> WORK INSTRUCTIONS: Filter the listing below for "bowl" and report every line that has it.

> PROVIDED RECORDS:

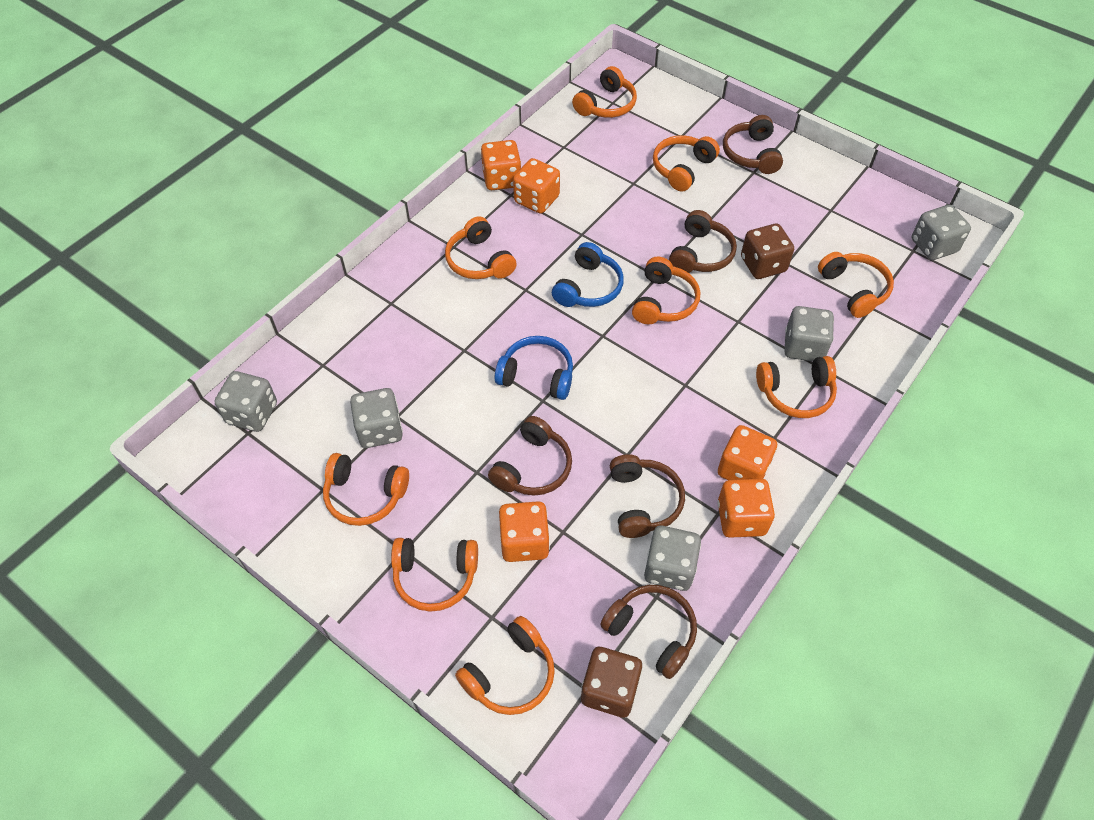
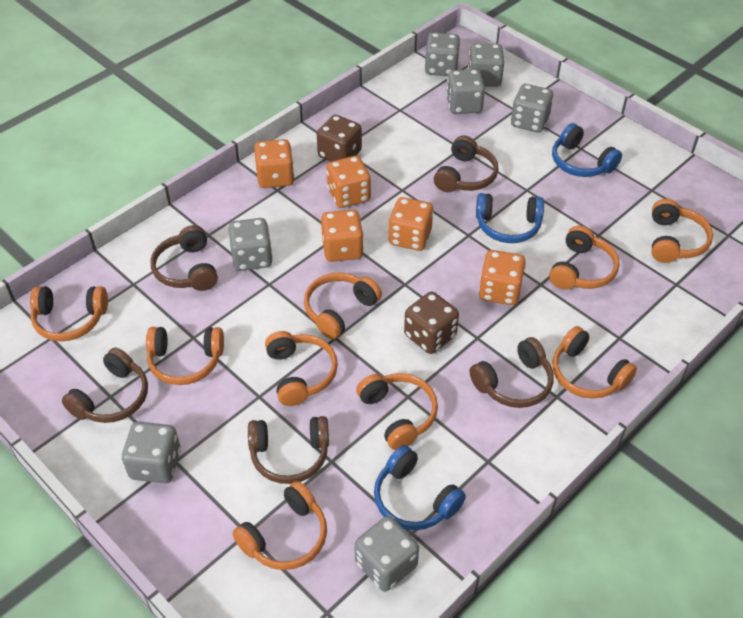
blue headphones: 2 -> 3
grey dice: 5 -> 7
--
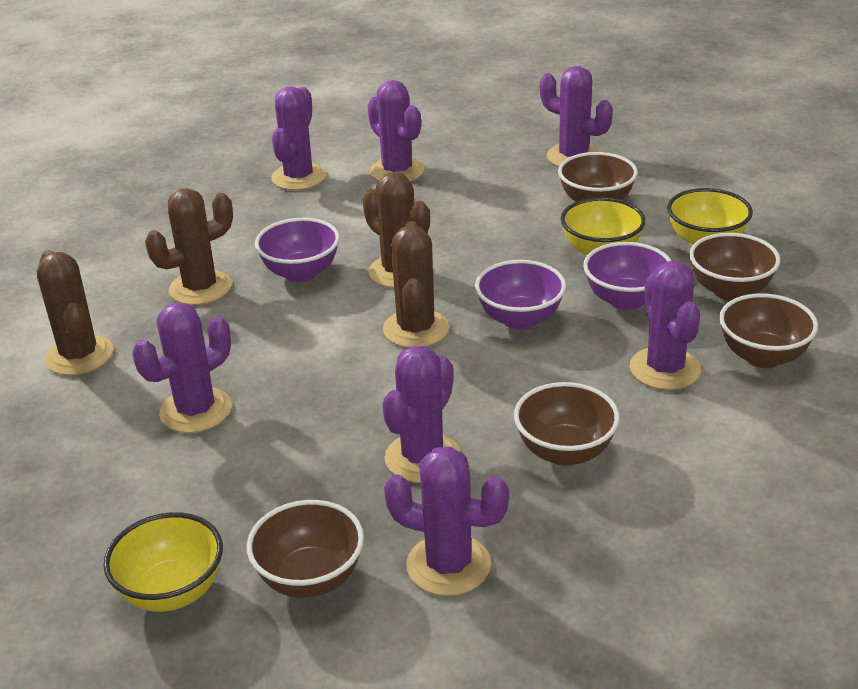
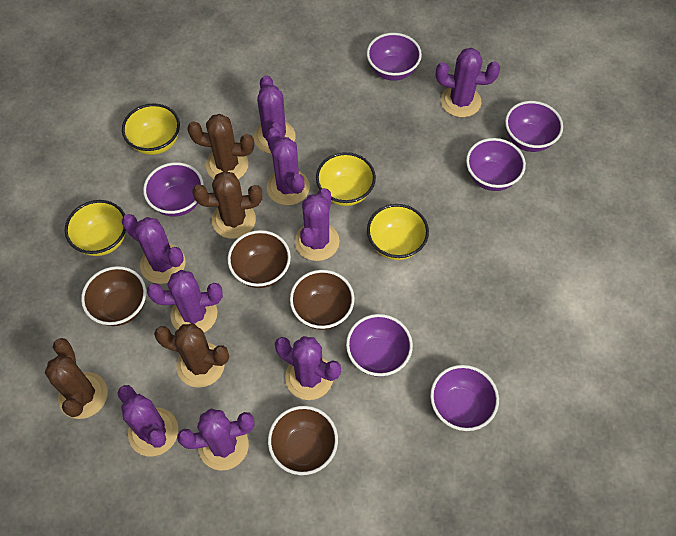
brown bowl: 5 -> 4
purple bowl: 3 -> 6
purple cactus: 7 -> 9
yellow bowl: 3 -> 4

> ANSWER SPACE:
brown bowl: 5 -> 4
purple bowl: 3 -> 6
yellow bowl: 3 -> 4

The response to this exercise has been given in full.